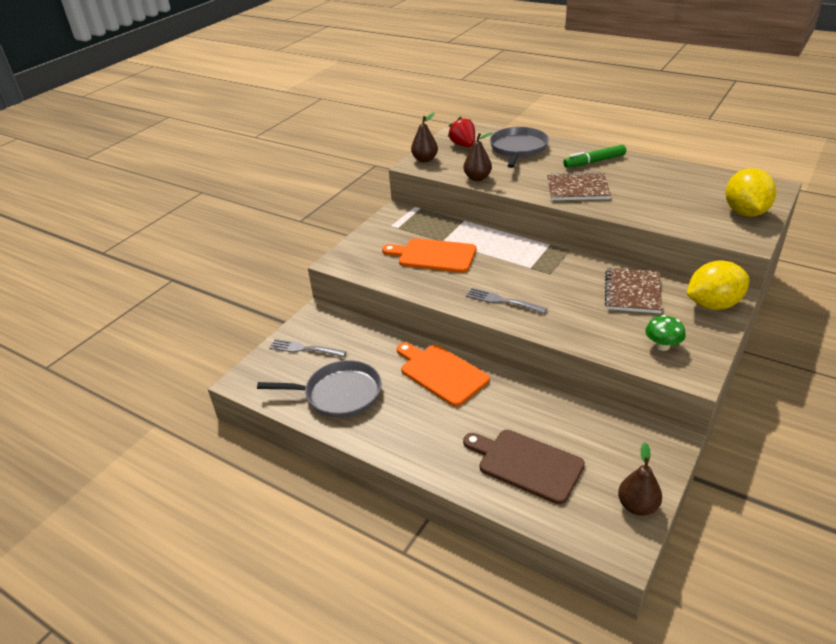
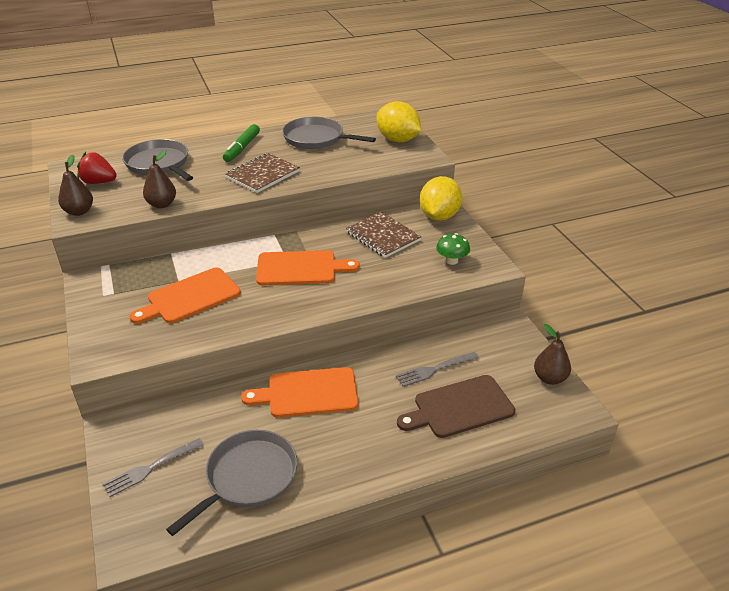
camera: 55 degrees left, 0 degrees up
grey fork [466,288,547,314] -> grey fork moved to [396,352,479,387]
none -> orange cutting board [256,250,360,285]
none -> grey pan [282,117,376,149]

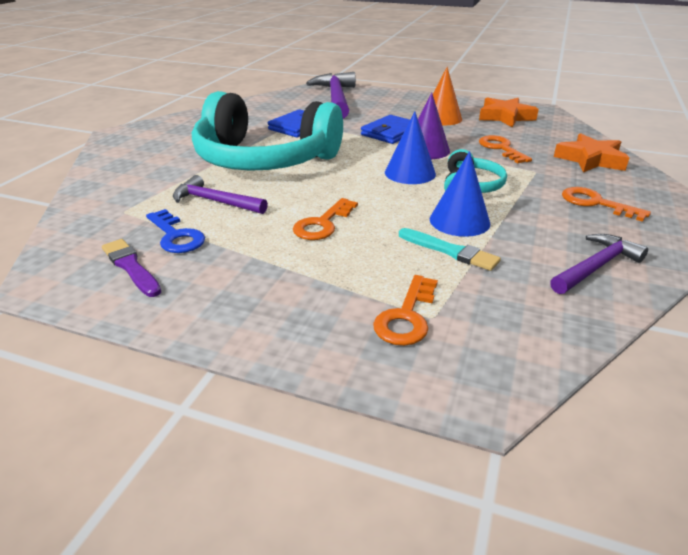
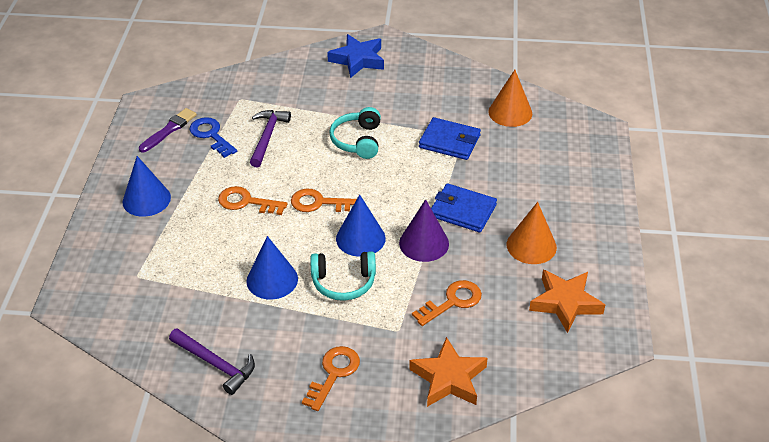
camera: 75 degrees right, 10 degrees up
blue key [146,209,205,253] -> blue key turned 105 degrees clockwise [190,117,237,158]
turquoise headphones [192,91,343,171] -> turquoise headphones [330,107,381,159], size x0.44
purple hammer [306,72,356,119] -> none
orange key [373,275,438,346] -> orange key moved to [291,189,357,212]
turquoise brush [399,228,501,271] -> none
none -> blue cone [123,156,171,217]
none -> blue star [327,34,384,78]
none -> orange cone [488,70,532,127]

━━━━━━━━━━━━━━━━

◆ Work request ◆
Could you repeat, exactly and with nothing else, the lines from the one containing "none -> grey pan [282,117,376,149]" through the last line of the records above, leaving out the pictures?

◆ Solution for this problem ◆
none -> grey pan [282,117,376,149]

camera: 75 degrees right, 10 degrees up
blue key [146,209,205,253] -> blue key turned 105 degrees clockwise [190,117,237,158]
turquoise headphones [192,91,343,171] -> turquoise headphones [330,107,381,159], size x0.44
purple hammer [306,72,356,119] -> none
orange key [373,275,438,346] -> orange key moved to [291,189,357,212]
turquoise brush [399,228,501,271] -> none
none -> blue cone [123,156,171,217]
none -> blue star [327,34,384,78]
none -> orange cone [488,70,532,127]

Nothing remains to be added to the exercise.